TASK ITEM.
When you reach the line containing "building: [63,72,105,112] -> none", please repeat it and every line after it exactly, through the end of the listing below, skipping pictures.

----

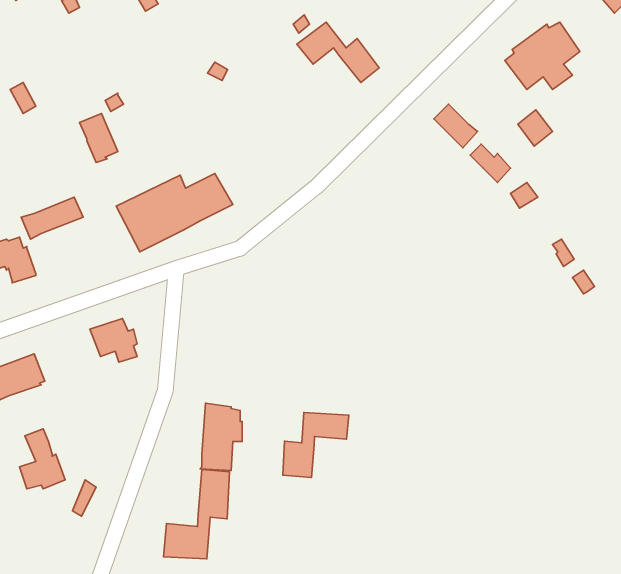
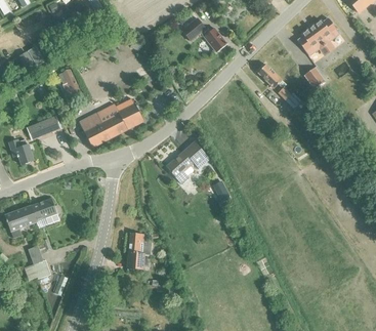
building: none -> [166,140,209,183]
building: [90,318,137,362] -> [33,198,59,222]
building: [283,413,349,478] -> none
building: [163,469,230,559] -> none

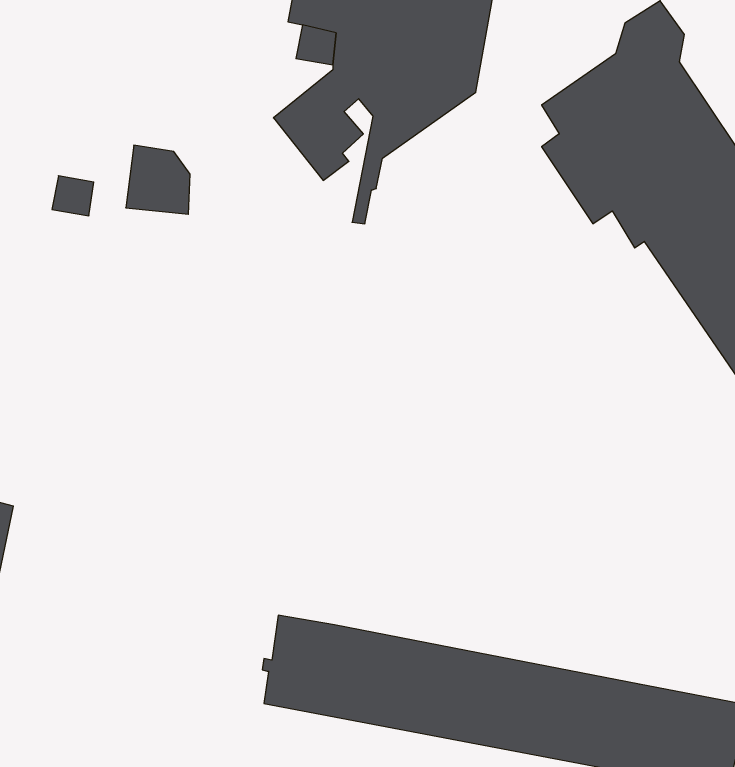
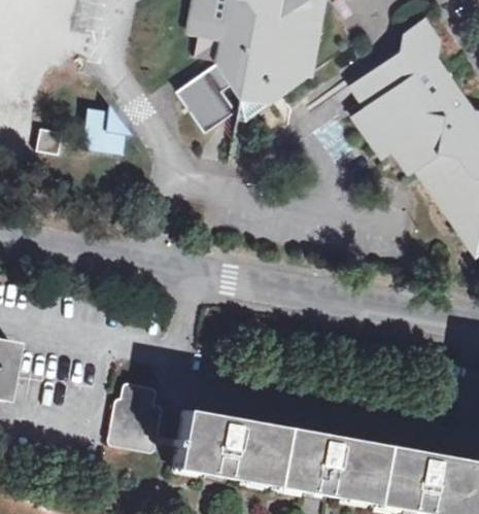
building: none -> [107,382,163,452]

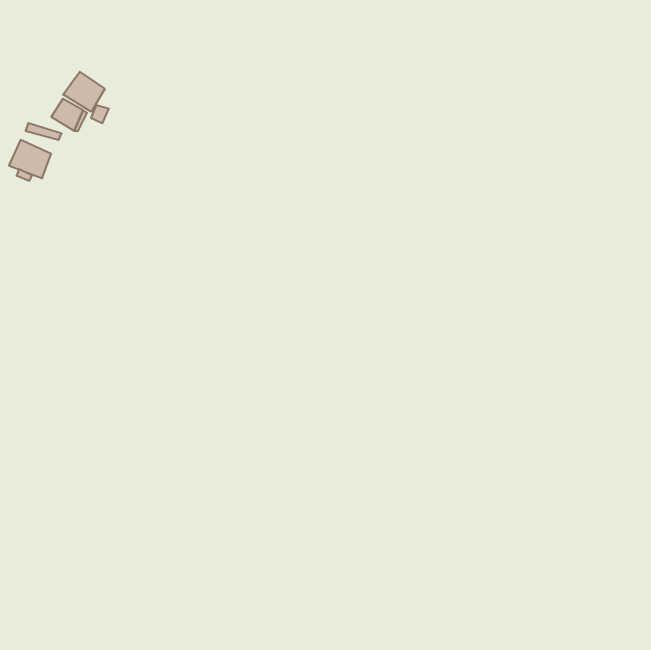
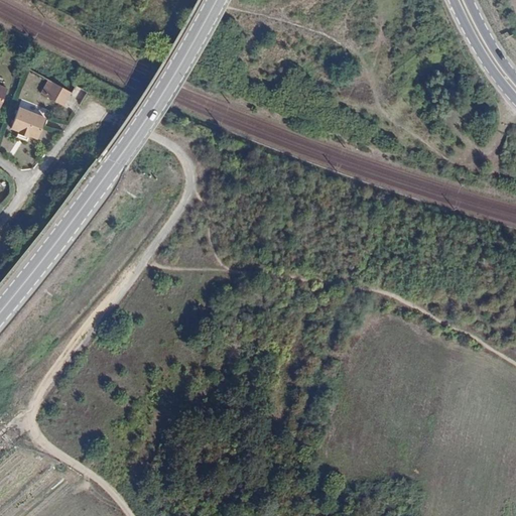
building: [63,72,105,112] -> none

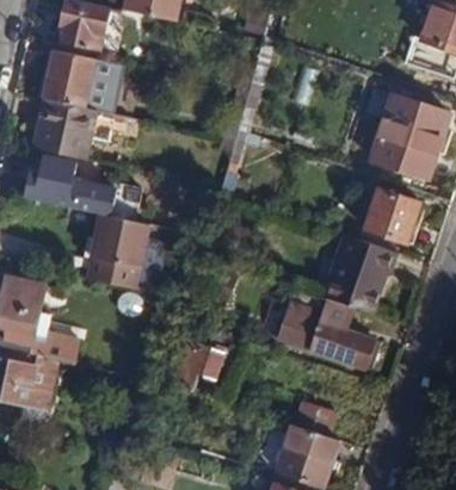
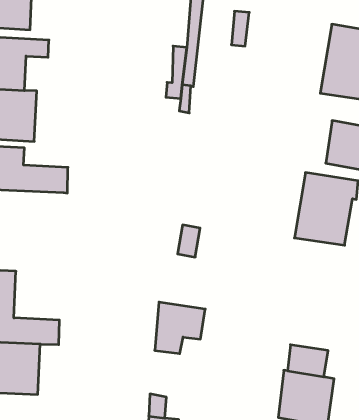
building: [86,215,166,294] -> none
building: [278,284,375,368] -> none

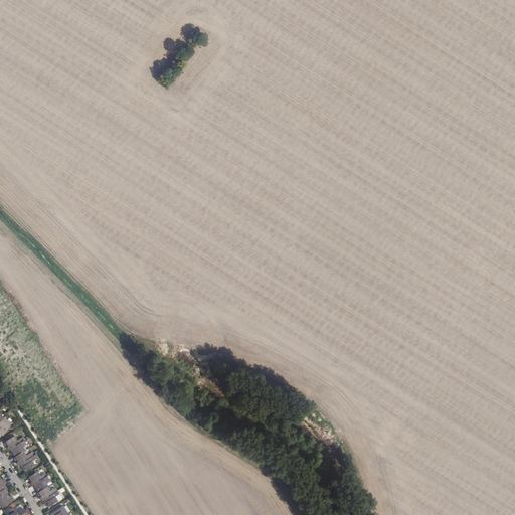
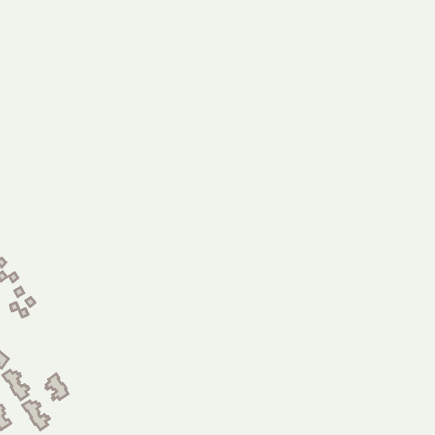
building: none -> [46,374,68,400]

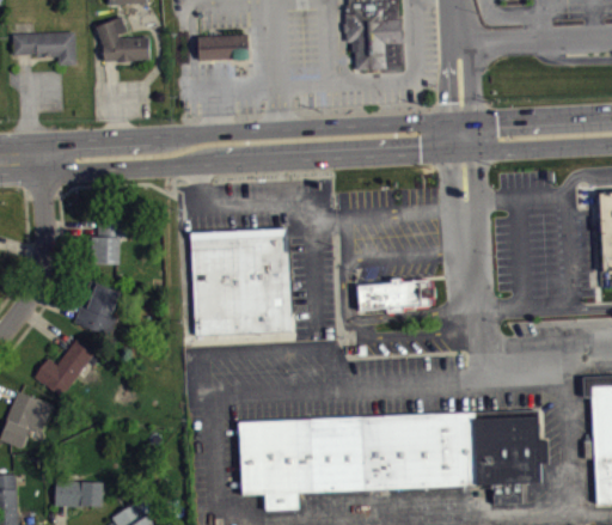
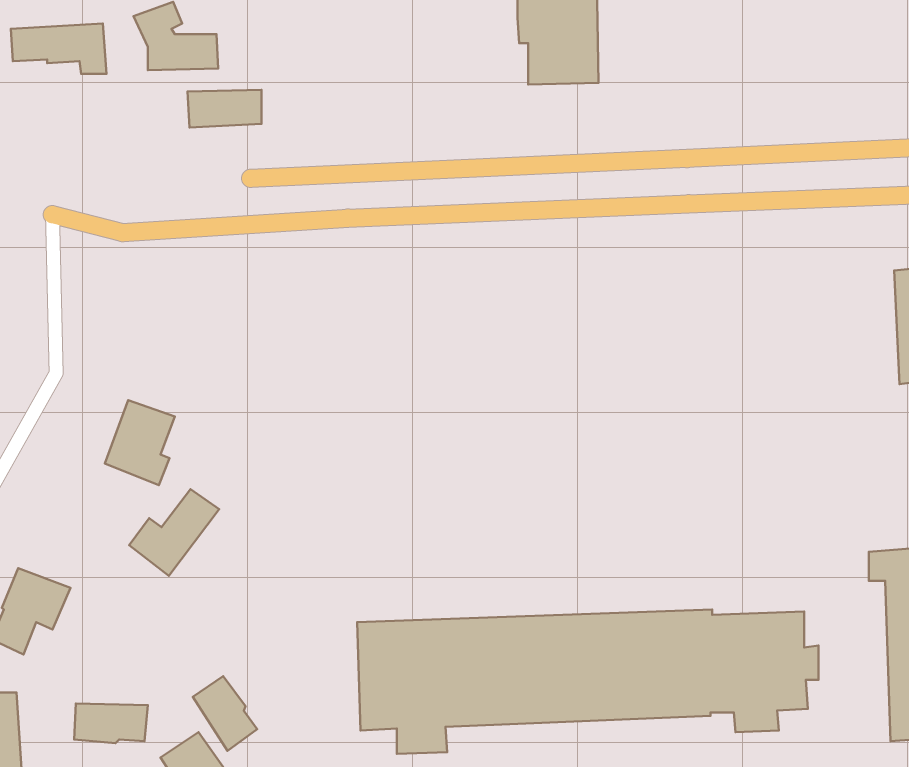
building: [198,33,247,59] -> [188,90,261,128]
building: [90,222,126,263] -> none
building: [190,227,289,336] -> none
building: [356,279,434,312] -> none
building: [35,337,94,395] -> [129,489,219,576]
building: none -> [193,676,257,751]

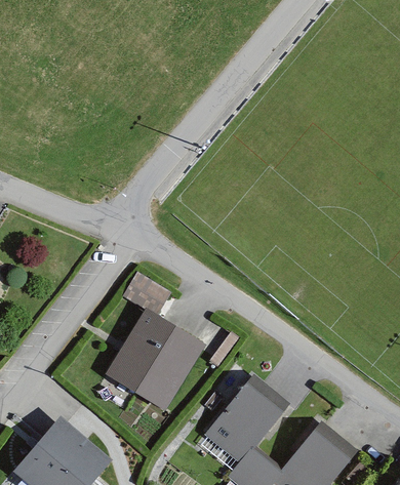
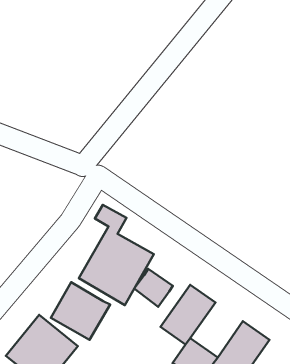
building: none -> [134,269,173,307]
building: none -> [51,282,110,340]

----

OUTPUT FOR THIS TASK.
building: [63,72,105,112] -> none

building: [86,215,166,294] -> none
building: [278,284,375,368] -> none

building: none -> [46,374,68,400]

building: [198,33,247,59] -> [188,90,261,128]
building: [90,222,126,263] -> none
building: [190,227,289,336] -> none
building: [356,279,434,312] -> none
building: [35,337,94,395] -> [129,489,219,576]
building: none -> [193,676,257,751]

building: none -> [134,269,173,307]
building: none -> [51,282,110,340]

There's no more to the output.